### Required action
From the first line to the last, please print the entries exactly, omitting pictures.

[Opening Material provided section]

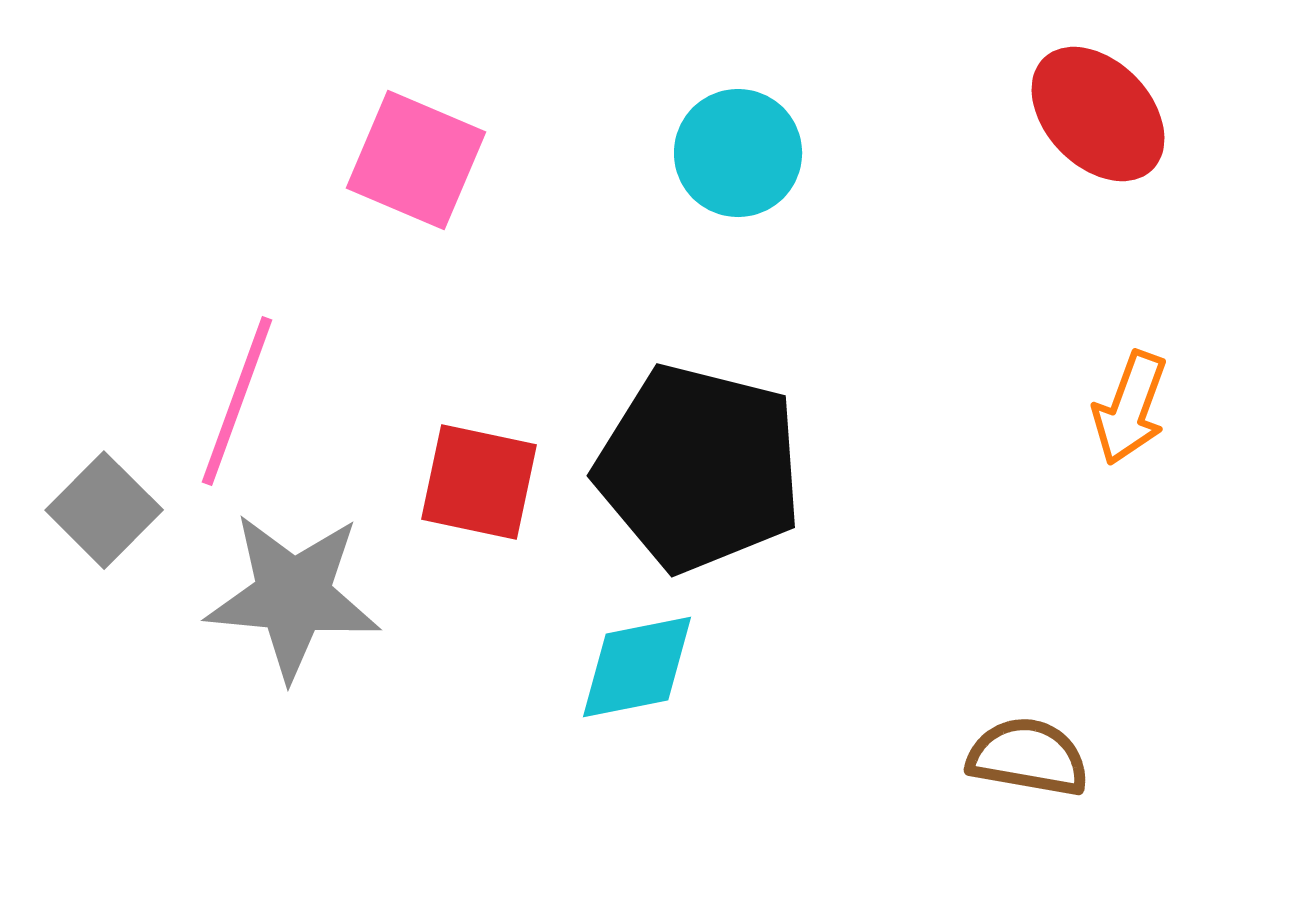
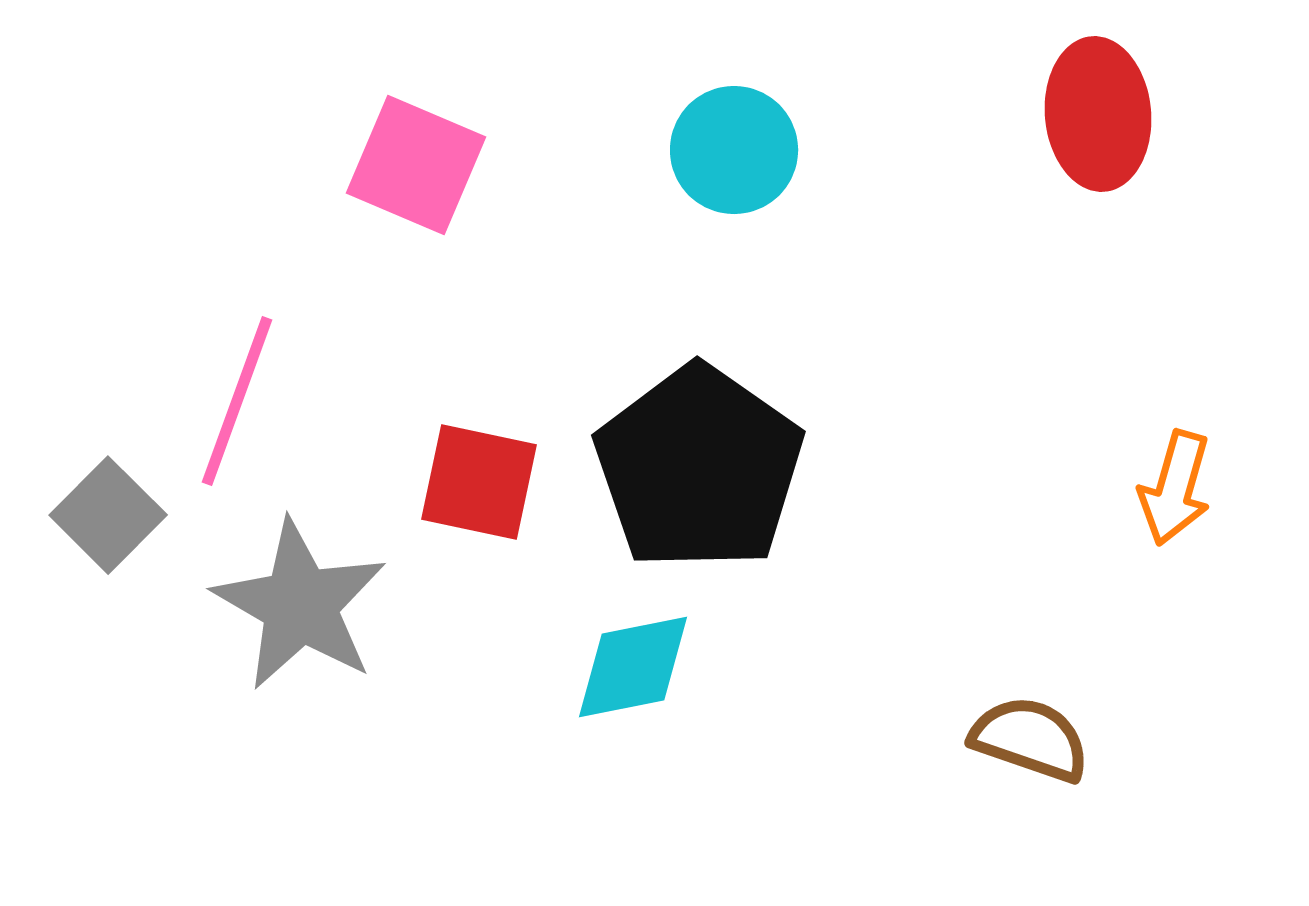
red ellipse: rotated 39 degrees clockwise
cyan circle: moved 4 px left, 3 px up
pink square: moved 5 px down
orange arrow: moved 45 px right, 80 px down; rotated 4 degrees counterclockwise
black pentagon: rotated 21 degrees clockwise
gray square: moved 4 px right, 5 px down
gray star: moved 7 px right, 9 px down; rotated 25 degrees clockwise
cyan diamond: moved 4 px left
brown semicircle: moved 2 px right, 18 px up; rotated 9 degrees clockwise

[Closing Material provided section]

### Finished exercise
red ellipse: rotated 39 degrees clockwise
cyan circle: moved 4 px left, 3 px up
pink square: moved 5 px down
orange arrow: moved 45 px right, 80 px down; rotated 4 degrees counterclockwise
black pentagon: rotated 21 degrees clockwise
gray square: moved 4 px right, 5 px down
gray star: moved 7 px right, 9 px down; rotated 25 degrees clockwise
cyan diamond: moved 4 px left
brown semicircle: moved 2 px right, 18 px up; rotated 9 degrees clockwise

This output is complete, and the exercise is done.